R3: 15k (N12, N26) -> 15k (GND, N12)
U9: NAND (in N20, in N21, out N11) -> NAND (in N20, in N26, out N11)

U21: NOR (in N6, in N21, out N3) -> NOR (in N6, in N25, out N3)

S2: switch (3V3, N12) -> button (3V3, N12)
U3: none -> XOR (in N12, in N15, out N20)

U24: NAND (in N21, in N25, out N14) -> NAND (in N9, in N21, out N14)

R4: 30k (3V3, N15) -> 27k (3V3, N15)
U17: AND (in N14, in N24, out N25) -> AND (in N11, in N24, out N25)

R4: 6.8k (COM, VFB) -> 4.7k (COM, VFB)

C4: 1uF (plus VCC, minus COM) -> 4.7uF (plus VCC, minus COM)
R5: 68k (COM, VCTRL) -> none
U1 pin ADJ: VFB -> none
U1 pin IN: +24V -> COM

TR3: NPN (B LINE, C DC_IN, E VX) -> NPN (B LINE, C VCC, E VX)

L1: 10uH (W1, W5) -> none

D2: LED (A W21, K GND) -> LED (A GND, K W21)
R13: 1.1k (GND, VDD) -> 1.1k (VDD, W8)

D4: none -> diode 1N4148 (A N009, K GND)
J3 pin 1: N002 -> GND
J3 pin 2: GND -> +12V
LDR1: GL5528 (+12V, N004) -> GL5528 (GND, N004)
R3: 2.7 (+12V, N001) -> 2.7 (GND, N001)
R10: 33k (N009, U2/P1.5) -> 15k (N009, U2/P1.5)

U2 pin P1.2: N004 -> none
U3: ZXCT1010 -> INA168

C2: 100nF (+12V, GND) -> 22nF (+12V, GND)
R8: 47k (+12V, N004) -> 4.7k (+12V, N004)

┄┄┄┄┄┄┄┄┄┄

What is required - Using the data above, extract exactly the lines from the one that holds "U21: NOR (in" to the one that holds "U17: AND (in", both ends included, and no others.

Your response -
U21: NOR (in N6, in N21, out N3) -> NOR (in N6, in N25, out N3)

S2: switch (3V3, N12) -> button (3V3, N12)
U3: none -> XOR (in N12, in N15, out N20)

U24: NAND (in N21, in N25, out N14) -> NAND (in N9, in N21, out N14)

R4: 30k (3V3, N15) -> 27k (3V3, N15)
U17: AND (in N14, in N24, out N25) -> AND (in N11, in N24, out N25)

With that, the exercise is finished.